◆ Record extracts:

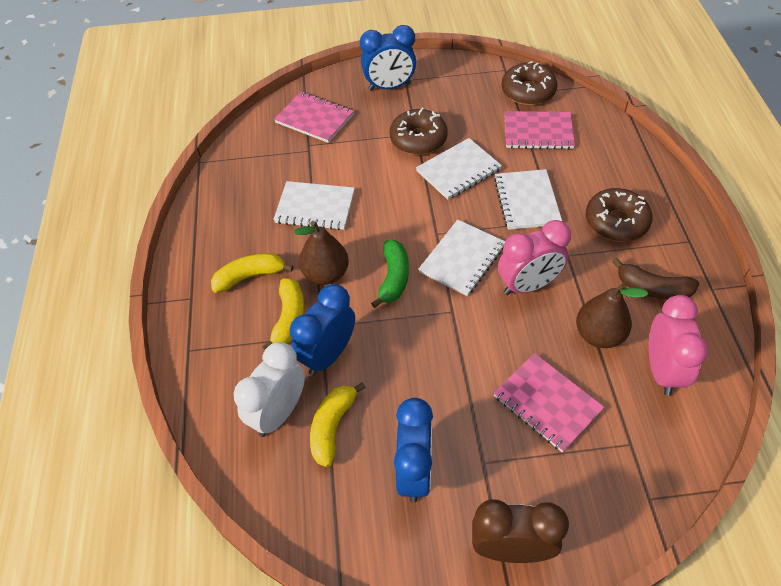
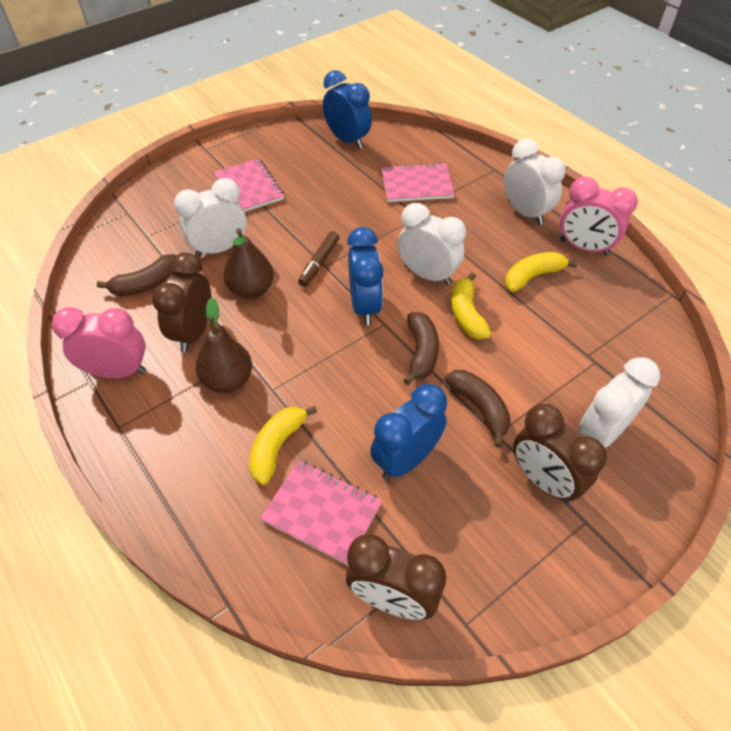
brown banana: 1 -> 3
brown clock: 1 -> 3
brown donut: 3 -> 0
brown marker: 0 -> 1
green banana: 1 -> 0
white clock: 1 -> 4
white notebook: 4 -> 0

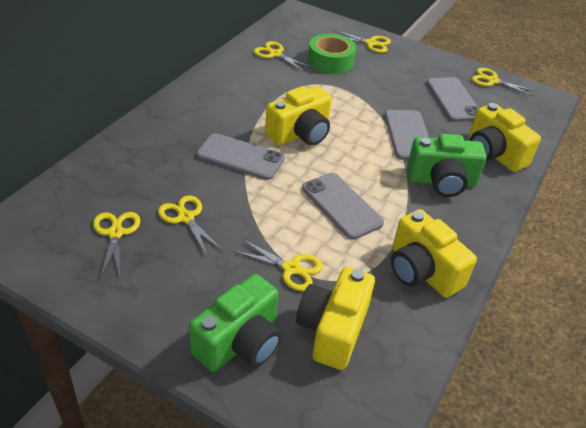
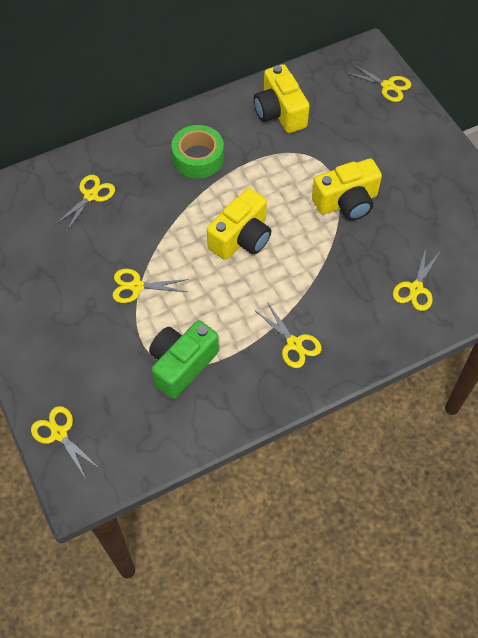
green camera: 2 -> 1
grey phone: 4 -> 0
yellow camera: 4 -> 3

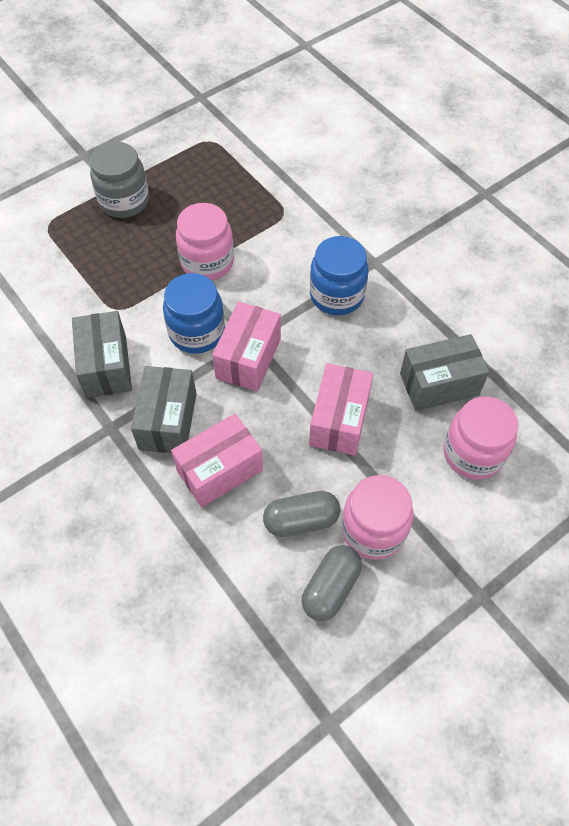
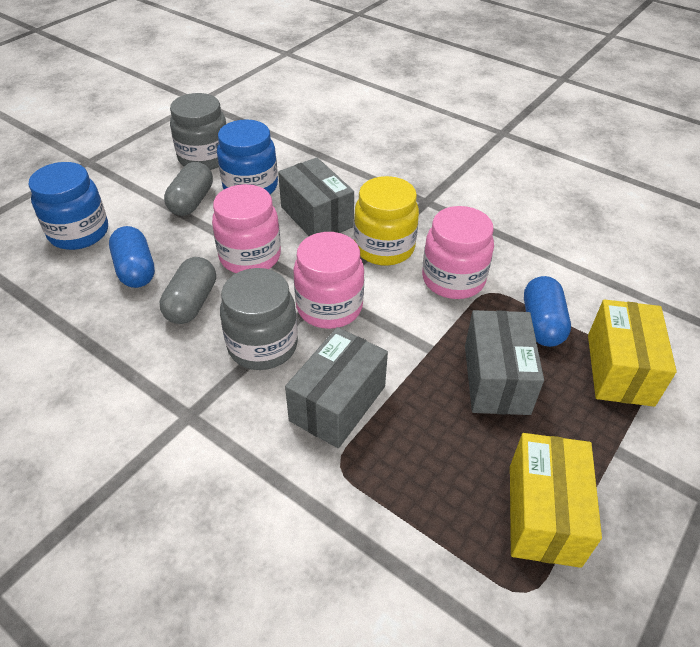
blue capsule: 0 -> 2
grey jar: 1 -> 2
pink box: 3 -> 0
yellow box: 0 -> 2
yellow jar: 0 -> 1

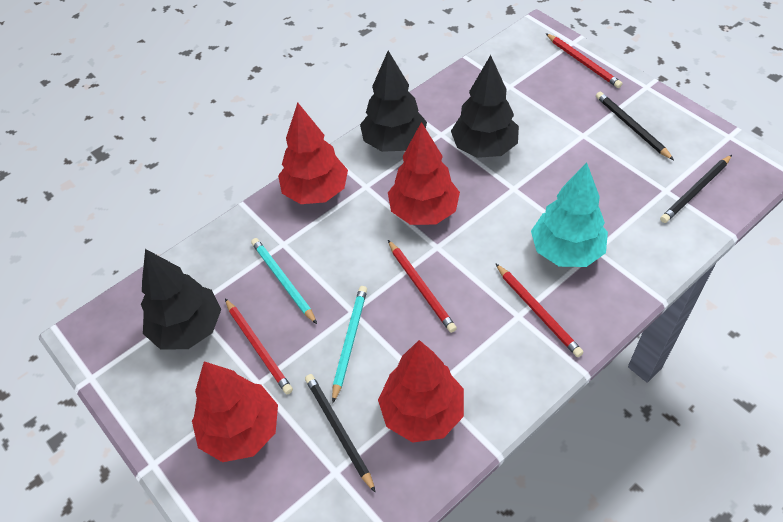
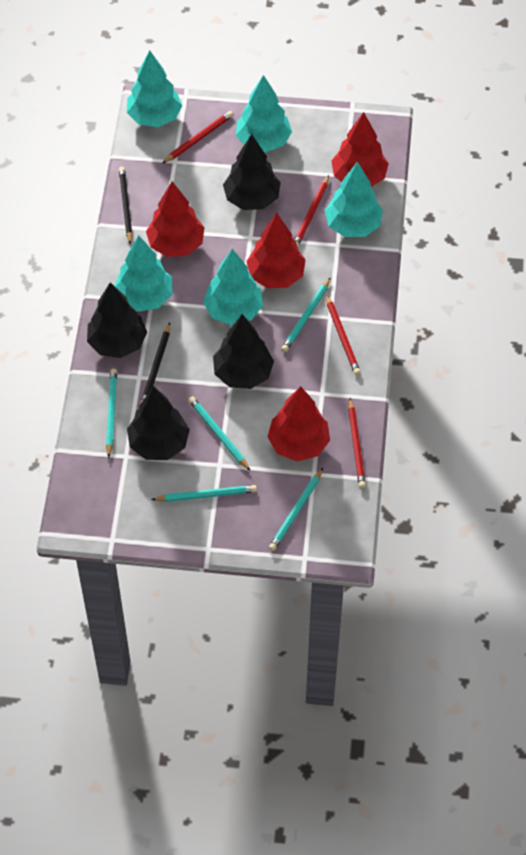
black pencil: 3 -> 2
black tree: 3 -> 4
turquoise pencil: 2 -> 5
turquoise tree: 1 -> 5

◆ Work request:
Write out exactly, and nothing more than, the lines of the entries above from the line containing "grey jar: 1 -> 2" through the final line; omit any pictures.

◆ Written answer:
grey jar: 1 -> 2
pink box: 3 -> 0
yellow box: 0 -> 2
yellow jar: 0 -> 1

black pencil: 3 -> 2
black tree: 3 -> 4
turquoise pencil: 2 -> 5
turquoise tree: 1 -> 5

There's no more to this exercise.